→ **What this task involves**
Among the entries below, find the line with "brown brick G6 level", then quote it and each following line up to and including the line with "cyan tile M7:N8 level 1 -> none", and nothing else.

→ **The data**
________________________

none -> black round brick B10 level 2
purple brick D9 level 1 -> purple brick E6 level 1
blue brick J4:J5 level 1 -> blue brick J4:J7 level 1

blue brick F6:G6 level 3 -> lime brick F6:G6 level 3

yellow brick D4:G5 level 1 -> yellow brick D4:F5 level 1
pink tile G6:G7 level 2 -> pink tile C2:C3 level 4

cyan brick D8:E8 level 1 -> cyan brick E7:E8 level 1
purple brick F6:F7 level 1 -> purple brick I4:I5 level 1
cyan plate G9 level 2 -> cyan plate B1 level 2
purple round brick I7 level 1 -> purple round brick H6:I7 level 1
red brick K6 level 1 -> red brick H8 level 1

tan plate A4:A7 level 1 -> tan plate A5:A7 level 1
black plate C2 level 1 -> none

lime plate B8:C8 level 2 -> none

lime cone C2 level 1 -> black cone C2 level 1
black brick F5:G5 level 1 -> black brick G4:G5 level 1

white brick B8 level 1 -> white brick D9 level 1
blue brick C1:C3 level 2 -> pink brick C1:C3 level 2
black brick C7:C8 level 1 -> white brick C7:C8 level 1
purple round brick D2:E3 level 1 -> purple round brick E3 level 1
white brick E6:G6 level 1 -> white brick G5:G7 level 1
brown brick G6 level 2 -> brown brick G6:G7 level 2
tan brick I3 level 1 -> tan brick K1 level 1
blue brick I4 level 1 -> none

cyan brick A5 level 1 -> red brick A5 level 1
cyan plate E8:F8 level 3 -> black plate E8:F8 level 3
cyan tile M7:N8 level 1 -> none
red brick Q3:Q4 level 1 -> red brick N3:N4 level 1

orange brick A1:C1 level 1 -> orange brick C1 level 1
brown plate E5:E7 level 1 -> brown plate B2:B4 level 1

________________________

→ **Exercise solution**
brown brick G6 level 2 -> brown brick G6:G7 level 2
tan brick I3 level 1 -> tan brick K1 level 1
blue brick I4 level 1 -> none

cyan brick A5 level 1 -> red brick A5 level 1
cyan plate E8:F8 level 3 -> black plate E8:F8 level 3
cyan tile M7:N8 level 1 -> none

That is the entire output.